* [Exercise details] Only the lines from the one containing "FAN3 pin GND: GND -> none" to the end of the records belong in the copy. Reproduce them word for word and drop the pictures.

**** Material for this task ****

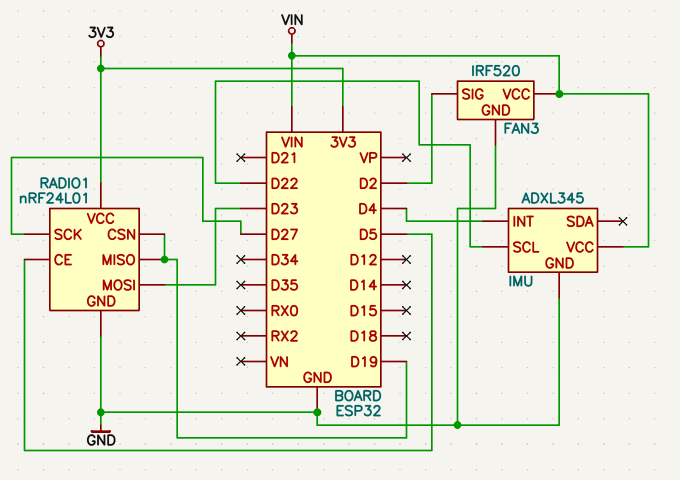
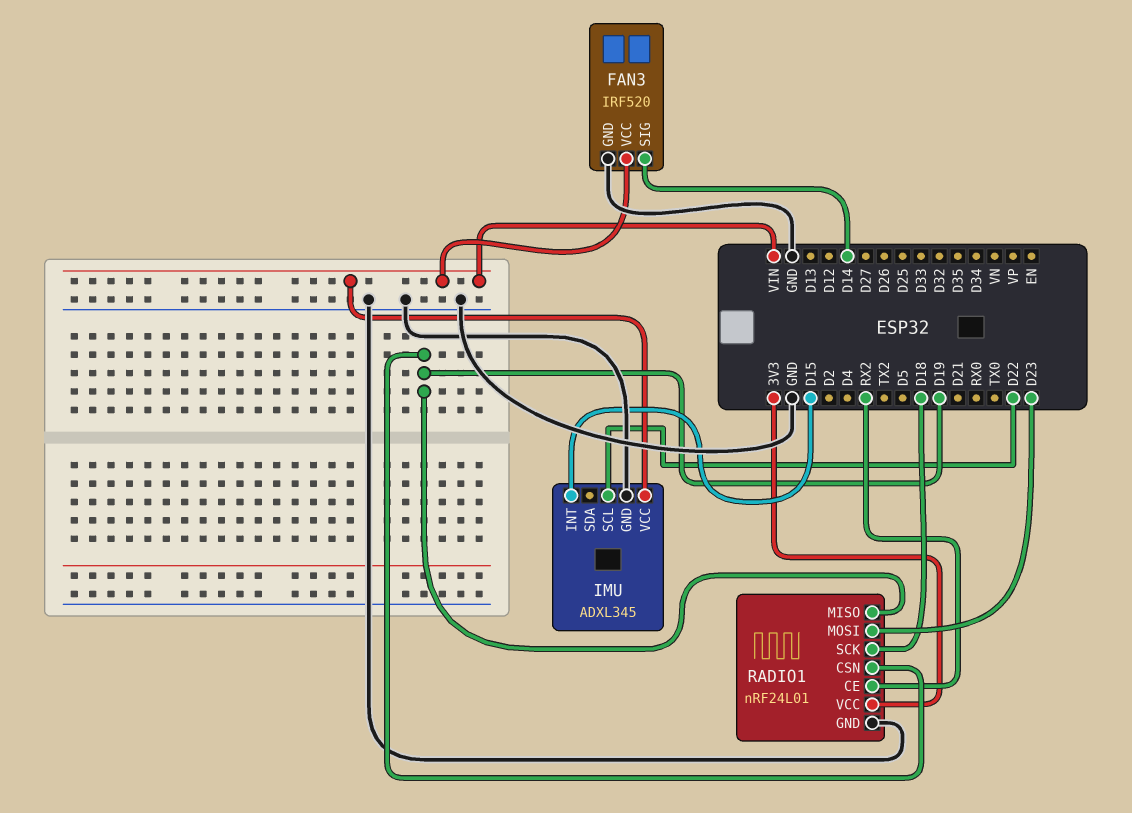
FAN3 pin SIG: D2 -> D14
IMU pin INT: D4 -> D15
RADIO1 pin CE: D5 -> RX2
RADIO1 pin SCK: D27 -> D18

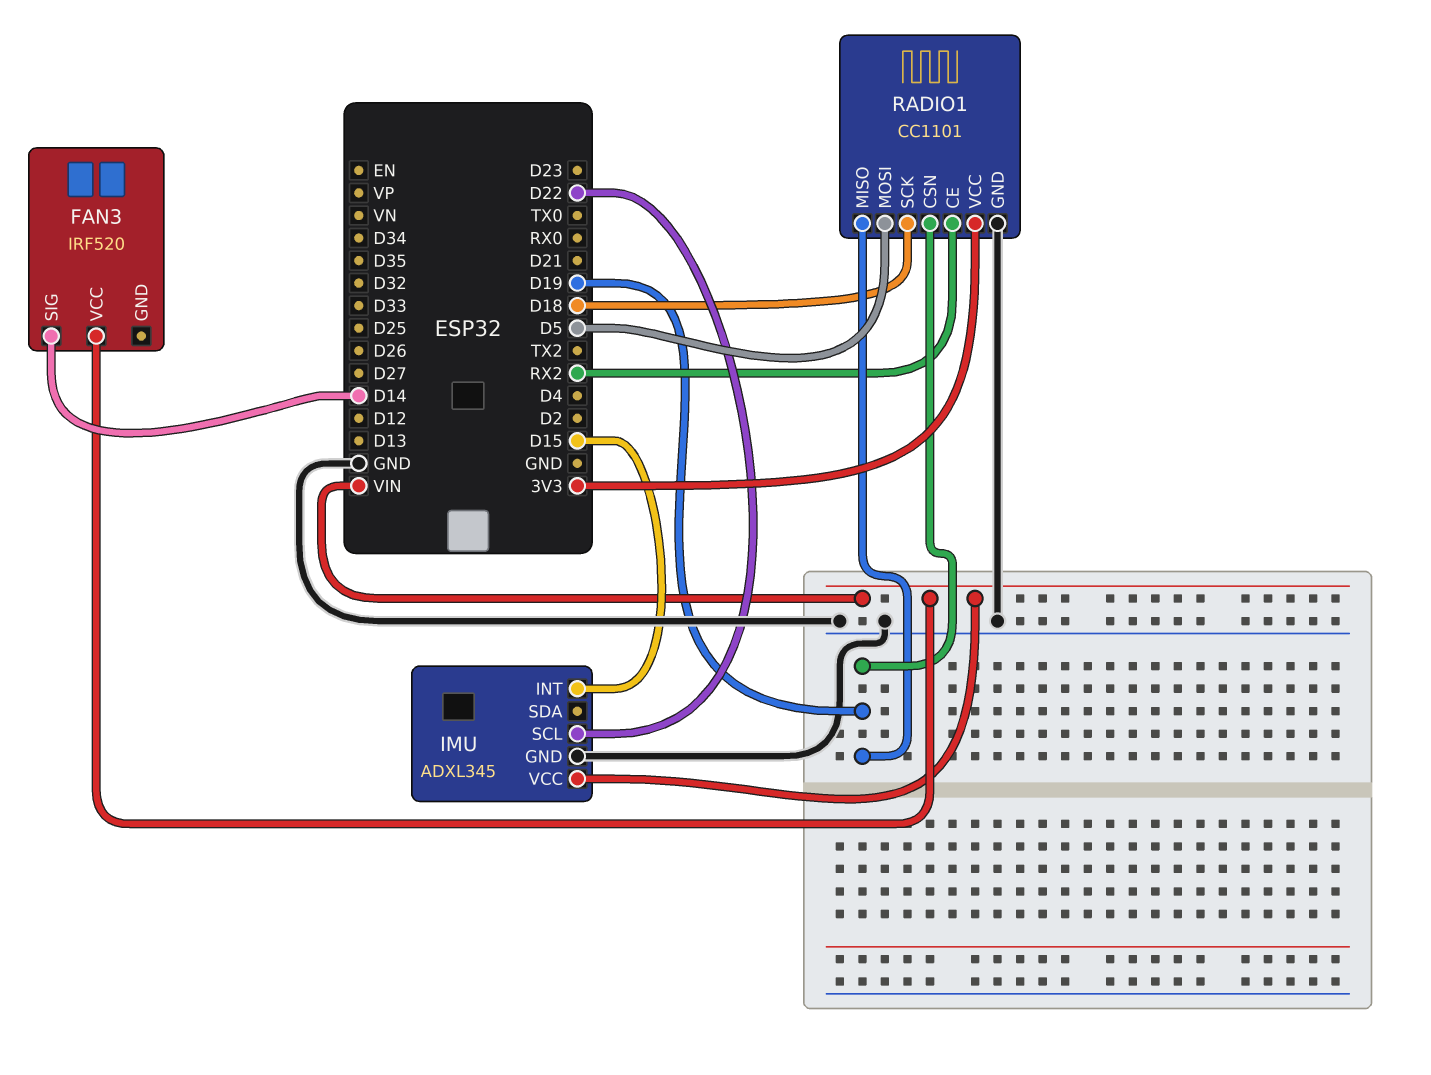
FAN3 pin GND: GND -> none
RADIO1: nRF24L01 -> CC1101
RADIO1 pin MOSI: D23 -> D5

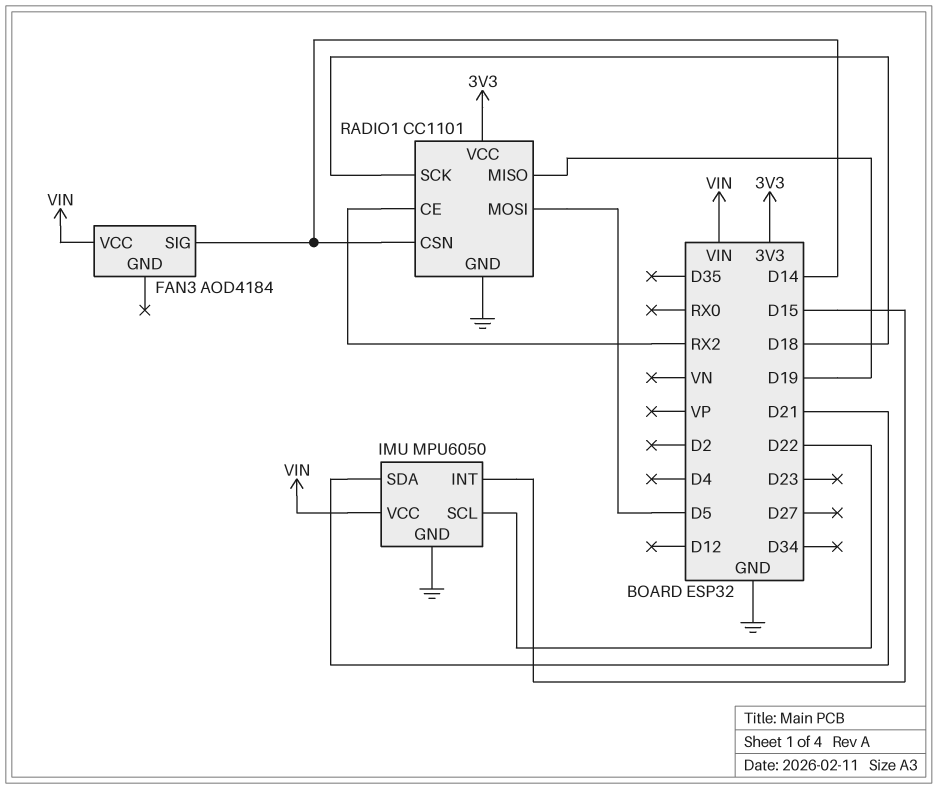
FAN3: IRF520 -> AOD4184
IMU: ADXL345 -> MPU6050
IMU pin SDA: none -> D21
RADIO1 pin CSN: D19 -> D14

****

* [Your solution]
FAN3 pin GND: GND -> none
RADIO1: nRF24L01 -> CC1101
RADIO1 pin MOSI: D23 -> D5

FAN3: IRF520 -> AOD4184
IMU: ADXL345 -> MPU6050
IMU pin SDA: none -> D21
RADIO1 pin CSN: D19 -> D14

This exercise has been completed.